§ EXERCISE DATA

*** Block opens ***

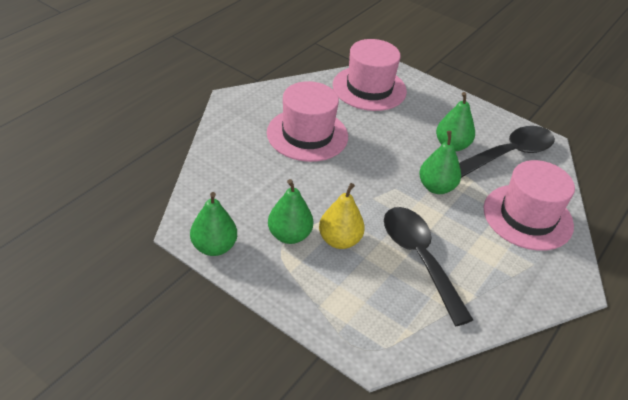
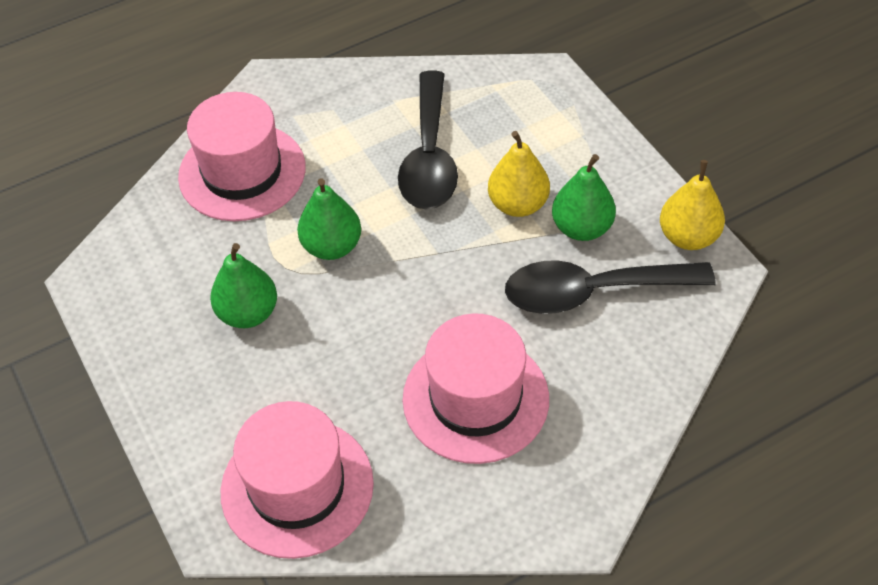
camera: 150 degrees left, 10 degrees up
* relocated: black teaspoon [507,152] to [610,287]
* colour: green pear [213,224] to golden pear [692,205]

*** Block closes ***

§ TASK DETAILS
Print every line of the material exactly as written, but drop the pictures.

§ REPLY
camera: 150 degrees left, 10 degrees up
* relocated: black teaspoon [507,152] to [610,287]
* colour: green pear [213,224] to golden pear [692,205]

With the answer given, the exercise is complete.